[Data excerpts]
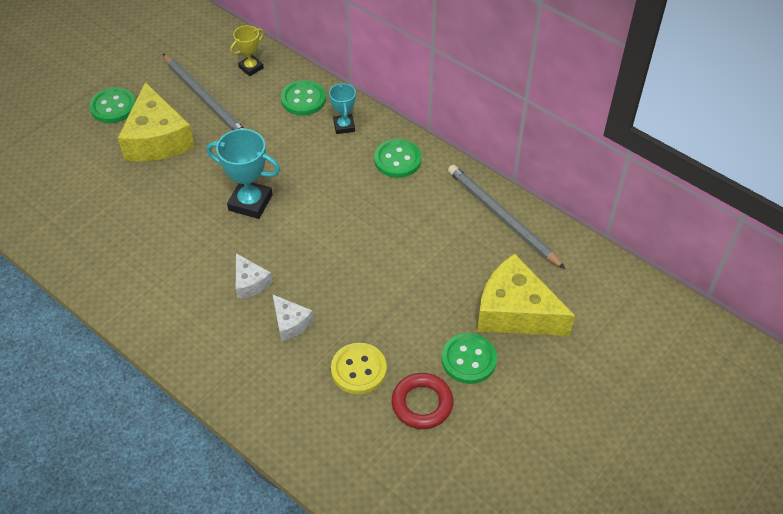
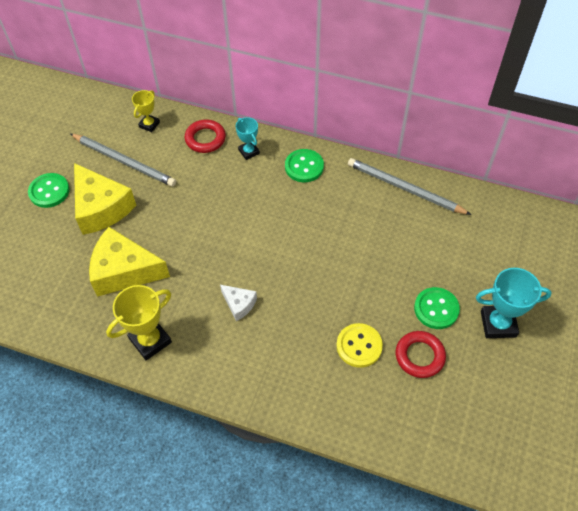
camera: 20 degrees left, 5 degrees up
(138, 289) = (150, 340): none -> yellow trophy
(250, 203) = (206, 238): turquoise trophy -> turquoise trophy (498, 324)
(290, 323) = (287, 326): white cheese -> none
(303, 99) = (205, 139): green button -> red ring
(515, 311) = (451, 260): yellow cheese -> yellow cheese (124, 271)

Problem description: Figure out how many lines above hold "yellow", then give that number alone.

Output: 2